___ Exercise inputs ___

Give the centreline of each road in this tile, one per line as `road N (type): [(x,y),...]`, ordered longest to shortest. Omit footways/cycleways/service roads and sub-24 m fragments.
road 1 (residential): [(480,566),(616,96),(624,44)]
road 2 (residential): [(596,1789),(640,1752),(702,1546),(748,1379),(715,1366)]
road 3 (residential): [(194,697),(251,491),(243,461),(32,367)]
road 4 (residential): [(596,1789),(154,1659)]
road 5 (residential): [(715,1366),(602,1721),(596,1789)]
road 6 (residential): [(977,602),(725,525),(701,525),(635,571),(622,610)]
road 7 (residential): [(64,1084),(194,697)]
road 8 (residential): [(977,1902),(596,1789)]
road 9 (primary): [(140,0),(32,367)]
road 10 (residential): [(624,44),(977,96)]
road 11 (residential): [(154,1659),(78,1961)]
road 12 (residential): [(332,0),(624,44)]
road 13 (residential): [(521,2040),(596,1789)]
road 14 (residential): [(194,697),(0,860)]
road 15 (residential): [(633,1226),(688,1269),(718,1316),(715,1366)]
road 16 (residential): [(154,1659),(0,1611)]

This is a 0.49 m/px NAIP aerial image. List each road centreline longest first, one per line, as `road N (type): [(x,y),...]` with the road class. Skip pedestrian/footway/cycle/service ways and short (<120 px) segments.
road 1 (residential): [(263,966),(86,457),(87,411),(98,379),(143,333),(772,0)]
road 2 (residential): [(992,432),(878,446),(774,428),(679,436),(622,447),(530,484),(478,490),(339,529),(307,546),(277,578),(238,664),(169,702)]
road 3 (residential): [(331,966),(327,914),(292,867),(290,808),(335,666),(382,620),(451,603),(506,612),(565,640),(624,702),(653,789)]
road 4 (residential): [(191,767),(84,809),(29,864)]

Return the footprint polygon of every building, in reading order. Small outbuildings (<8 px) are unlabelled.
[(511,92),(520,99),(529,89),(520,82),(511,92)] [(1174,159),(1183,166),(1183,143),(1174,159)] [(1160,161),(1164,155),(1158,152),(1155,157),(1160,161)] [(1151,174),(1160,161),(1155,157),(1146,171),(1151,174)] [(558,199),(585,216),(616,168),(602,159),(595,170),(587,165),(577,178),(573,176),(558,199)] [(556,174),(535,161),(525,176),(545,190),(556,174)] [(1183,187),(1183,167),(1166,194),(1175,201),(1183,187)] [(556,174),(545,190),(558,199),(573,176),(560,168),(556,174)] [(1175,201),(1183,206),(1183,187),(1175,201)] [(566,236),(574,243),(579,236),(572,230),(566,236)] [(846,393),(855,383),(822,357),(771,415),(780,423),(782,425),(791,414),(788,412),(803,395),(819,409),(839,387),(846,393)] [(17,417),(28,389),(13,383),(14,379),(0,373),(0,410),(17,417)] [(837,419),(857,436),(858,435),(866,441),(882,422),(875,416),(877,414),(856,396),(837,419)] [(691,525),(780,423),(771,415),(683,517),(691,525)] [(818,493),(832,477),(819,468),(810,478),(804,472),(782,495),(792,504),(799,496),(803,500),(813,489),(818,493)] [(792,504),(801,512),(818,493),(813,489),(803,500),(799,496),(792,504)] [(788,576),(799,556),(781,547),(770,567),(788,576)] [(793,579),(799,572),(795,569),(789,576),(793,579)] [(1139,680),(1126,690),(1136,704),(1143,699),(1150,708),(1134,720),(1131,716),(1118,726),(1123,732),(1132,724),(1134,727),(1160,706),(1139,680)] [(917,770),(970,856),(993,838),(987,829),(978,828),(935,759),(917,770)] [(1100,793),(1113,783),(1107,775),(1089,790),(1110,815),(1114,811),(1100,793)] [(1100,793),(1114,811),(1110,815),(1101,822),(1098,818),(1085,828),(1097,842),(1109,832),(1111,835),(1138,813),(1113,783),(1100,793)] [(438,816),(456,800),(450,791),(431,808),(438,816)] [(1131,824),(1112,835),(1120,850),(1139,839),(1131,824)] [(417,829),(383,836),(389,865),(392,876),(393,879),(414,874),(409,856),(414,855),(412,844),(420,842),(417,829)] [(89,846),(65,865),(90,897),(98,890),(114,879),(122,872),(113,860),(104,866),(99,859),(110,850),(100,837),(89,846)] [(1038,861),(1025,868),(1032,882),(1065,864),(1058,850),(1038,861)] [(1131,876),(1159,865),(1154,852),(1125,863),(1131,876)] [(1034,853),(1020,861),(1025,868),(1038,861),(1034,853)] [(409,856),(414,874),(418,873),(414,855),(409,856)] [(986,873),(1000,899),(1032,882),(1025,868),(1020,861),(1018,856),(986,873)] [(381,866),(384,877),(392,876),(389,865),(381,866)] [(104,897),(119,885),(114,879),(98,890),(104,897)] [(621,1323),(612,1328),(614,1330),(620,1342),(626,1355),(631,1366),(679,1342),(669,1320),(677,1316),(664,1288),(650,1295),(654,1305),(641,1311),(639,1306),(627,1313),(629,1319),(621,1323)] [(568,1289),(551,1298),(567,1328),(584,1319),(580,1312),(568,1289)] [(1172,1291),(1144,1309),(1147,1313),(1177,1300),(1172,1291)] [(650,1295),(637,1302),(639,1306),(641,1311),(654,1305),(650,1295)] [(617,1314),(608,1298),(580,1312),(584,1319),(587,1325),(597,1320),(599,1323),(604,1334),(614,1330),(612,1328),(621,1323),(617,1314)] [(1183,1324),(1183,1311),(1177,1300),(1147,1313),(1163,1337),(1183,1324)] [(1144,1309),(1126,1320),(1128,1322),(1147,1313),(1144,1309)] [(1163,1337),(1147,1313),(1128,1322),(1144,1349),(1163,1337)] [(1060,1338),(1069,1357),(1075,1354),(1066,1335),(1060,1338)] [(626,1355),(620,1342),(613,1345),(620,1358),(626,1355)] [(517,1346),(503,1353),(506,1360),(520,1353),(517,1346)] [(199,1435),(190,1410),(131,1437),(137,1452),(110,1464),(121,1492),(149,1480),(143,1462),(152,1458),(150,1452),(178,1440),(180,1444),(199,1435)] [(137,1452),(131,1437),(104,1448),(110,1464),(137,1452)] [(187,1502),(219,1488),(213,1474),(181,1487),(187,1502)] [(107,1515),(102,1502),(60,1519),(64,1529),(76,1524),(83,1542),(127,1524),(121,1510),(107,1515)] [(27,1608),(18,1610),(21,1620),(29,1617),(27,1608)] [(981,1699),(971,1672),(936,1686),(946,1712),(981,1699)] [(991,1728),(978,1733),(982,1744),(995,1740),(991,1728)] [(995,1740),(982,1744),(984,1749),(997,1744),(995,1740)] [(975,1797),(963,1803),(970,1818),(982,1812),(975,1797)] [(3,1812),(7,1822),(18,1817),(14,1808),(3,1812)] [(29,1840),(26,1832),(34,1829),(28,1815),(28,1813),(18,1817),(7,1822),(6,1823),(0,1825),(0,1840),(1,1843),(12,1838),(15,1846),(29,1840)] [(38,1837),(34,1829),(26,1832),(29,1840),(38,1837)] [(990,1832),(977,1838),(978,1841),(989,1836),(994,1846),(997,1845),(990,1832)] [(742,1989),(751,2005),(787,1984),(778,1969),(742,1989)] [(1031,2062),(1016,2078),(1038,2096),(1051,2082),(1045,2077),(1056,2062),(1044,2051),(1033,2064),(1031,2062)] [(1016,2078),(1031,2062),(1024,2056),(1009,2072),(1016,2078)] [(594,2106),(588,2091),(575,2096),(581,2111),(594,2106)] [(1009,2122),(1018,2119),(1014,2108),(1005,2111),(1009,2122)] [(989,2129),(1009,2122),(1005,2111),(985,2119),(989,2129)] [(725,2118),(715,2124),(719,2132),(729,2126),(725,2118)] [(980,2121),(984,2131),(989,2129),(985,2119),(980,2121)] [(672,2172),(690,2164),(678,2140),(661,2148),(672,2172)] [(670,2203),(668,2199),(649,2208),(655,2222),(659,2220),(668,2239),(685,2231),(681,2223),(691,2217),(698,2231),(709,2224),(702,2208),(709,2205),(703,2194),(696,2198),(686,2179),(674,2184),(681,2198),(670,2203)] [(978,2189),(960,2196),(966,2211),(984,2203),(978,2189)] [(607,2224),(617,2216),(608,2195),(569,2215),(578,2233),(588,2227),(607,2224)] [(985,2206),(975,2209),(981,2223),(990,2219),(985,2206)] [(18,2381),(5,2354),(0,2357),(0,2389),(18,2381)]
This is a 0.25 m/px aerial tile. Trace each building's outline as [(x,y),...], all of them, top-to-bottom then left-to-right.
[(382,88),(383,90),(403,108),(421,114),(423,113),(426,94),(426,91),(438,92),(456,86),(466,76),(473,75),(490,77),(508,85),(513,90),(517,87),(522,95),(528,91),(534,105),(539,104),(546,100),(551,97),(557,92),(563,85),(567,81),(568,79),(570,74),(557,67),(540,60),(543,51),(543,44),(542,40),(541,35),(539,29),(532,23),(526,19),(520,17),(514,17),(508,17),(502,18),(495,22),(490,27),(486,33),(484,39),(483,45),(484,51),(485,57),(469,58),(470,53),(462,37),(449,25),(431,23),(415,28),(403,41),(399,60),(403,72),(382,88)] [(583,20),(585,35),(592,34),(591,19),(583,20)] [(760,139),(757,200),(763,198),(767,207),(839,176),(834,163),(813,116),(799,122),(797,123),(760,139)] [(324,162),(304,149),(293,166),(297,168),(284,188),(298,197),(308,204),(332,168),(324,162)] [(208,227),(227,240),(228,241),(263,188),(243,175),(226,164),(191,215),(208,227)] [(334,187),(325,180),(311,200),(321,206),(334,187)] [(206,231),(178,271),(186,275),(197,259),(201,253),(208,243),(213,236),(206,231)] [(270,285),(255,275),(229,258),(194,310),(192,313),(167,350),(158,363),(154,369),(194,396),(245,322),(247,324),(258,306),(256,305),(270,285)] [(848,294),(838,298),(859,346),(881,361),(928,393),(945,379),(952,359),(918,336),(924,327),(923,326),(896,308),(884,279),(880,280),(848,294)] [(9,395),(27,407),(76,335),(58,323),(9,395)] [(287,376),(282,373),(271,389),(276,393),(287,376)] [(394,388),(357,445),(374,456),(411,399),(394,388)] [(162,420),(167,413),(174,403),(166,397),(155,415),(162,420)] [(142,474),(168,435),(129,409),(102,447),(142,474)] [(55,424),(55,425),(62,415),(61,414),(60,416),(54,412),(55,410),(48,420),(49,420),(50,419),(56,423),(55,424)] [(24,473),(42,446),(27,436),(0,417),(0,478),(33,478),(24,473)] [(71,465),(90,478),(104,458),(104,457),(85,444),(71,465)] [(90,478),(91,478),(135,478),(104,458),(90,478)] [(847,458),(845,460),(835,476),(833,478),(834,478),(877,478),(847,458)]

___

Problem to work on — Checking the data above line by line, please work out how many lines include "tile", and reply with the number only.

Answer to this exercise — 2